** Exercise brief **
Here are the records. Write out exactly the lines between the one holding "black_pot [191,153] -> white_teapot [282,178]" and the one holding "green_banana [215,361] ->", inclusive.

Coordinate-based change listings
═══

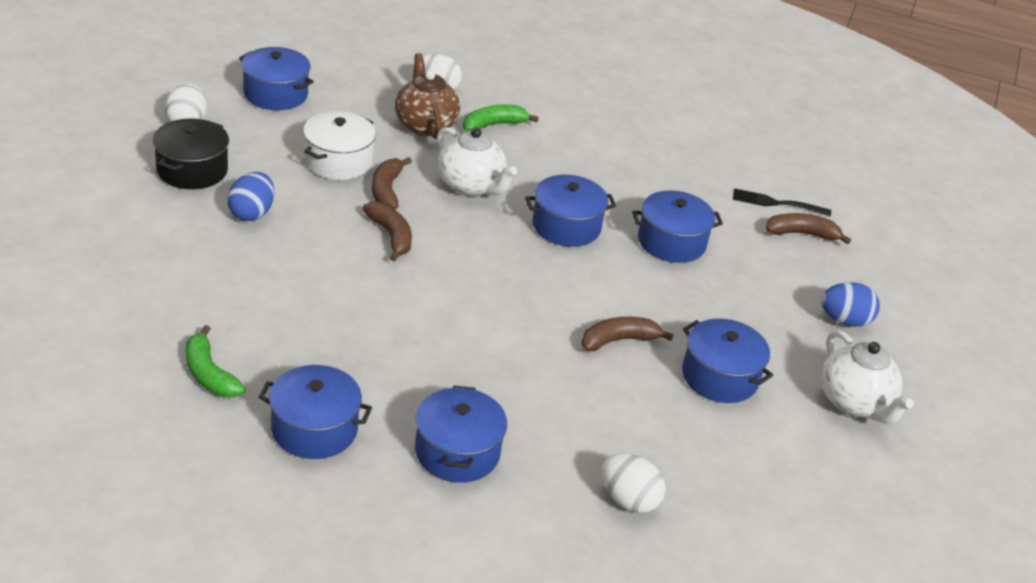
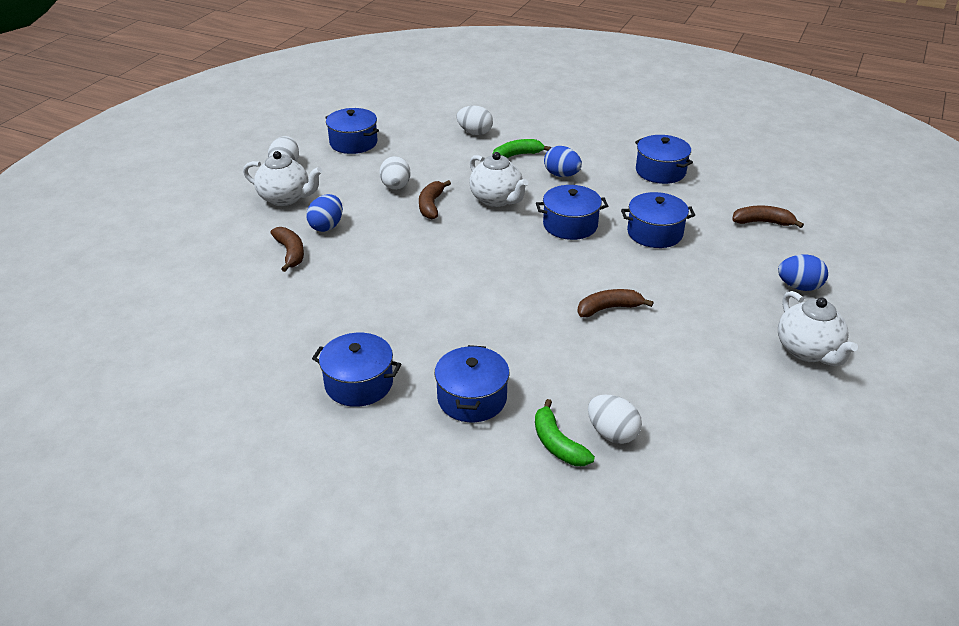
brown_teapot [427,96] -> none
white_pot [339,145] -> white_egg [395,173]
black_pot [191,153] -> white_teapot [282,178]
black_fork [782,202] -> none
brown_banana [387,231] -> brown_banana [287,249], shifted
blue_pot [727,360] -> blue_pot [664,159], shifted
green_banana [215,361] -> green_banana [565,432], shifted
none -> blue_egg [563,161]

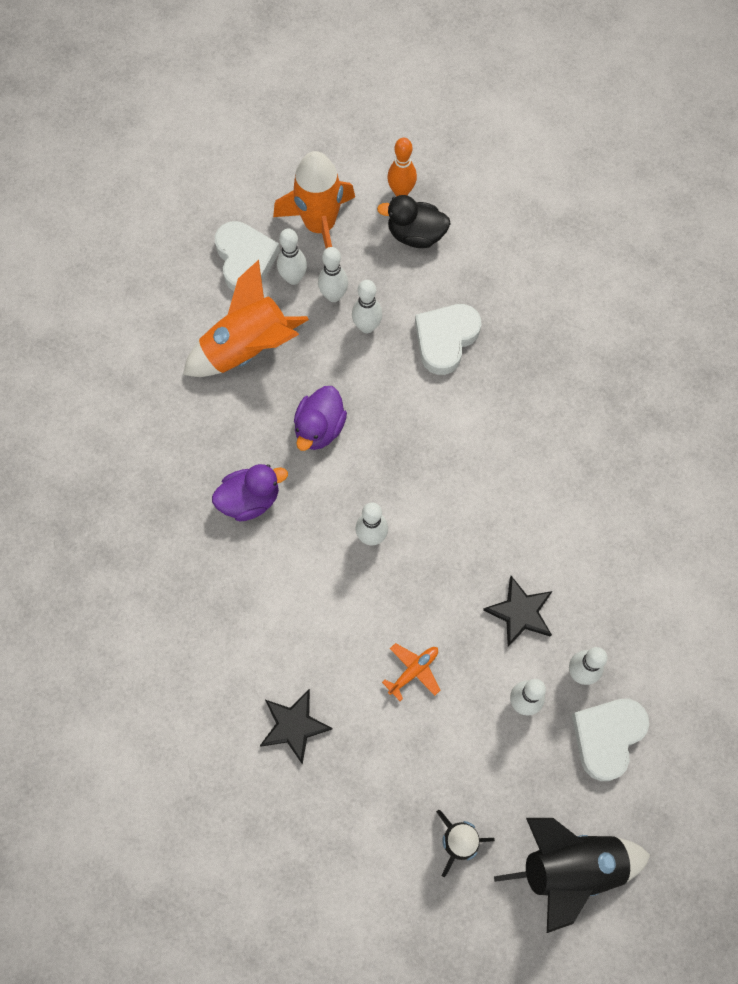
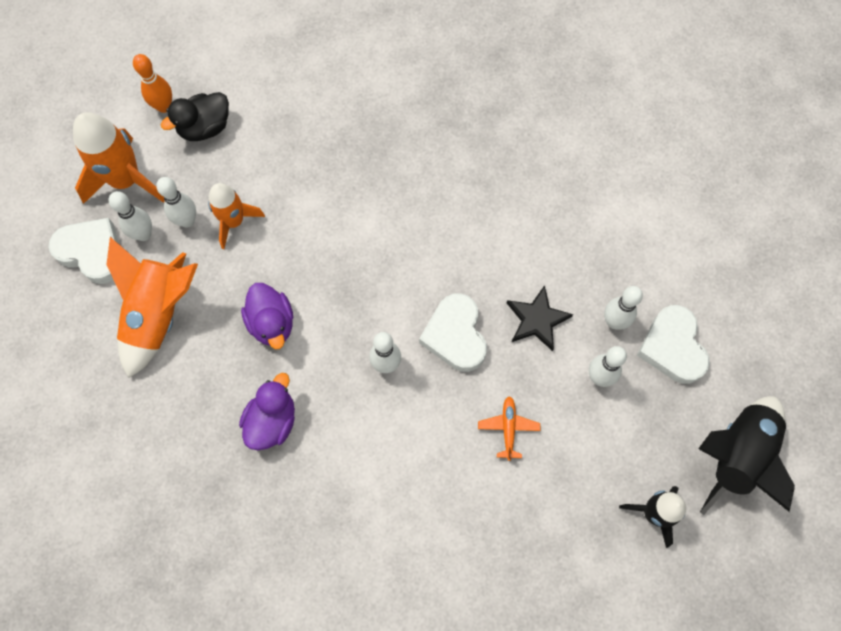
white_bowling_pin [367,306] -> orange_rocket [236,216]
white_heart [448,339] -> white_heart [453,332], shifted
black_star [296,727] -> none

═══

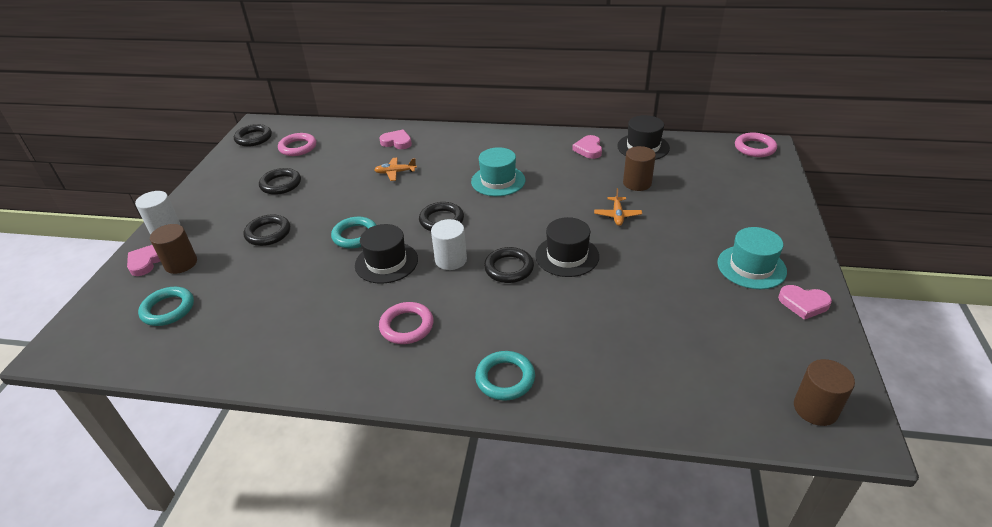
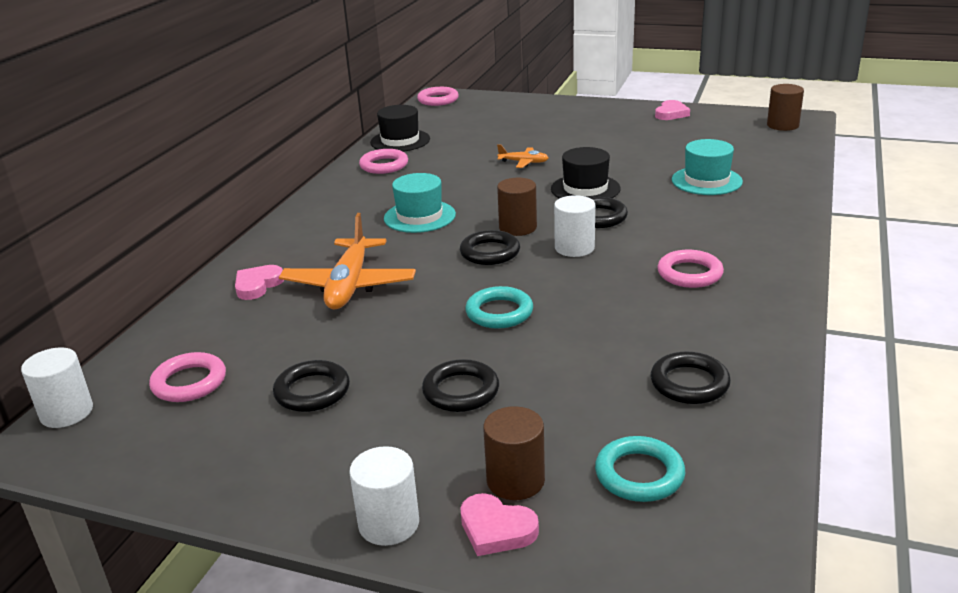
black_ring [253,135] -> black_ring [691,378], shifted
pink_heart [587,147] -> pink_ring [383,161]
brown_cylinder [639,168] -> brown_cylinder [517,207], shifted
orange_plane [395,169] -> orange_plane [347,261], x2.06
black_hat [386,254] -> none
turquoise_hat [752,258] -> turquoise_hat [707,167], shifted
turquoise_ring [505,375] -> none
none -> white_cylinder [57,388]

═══

** Task answer **
black_pot [191,153] -> white_teapot [282,178]
black_fork [782,202] -> none
brown_banana [387,231] -> brown_banana [287,249], shifted
blue_pot [727,360] -> blue_pot [664,159], shifted
green_banana [215,361] -> green_banana [565,432], shifted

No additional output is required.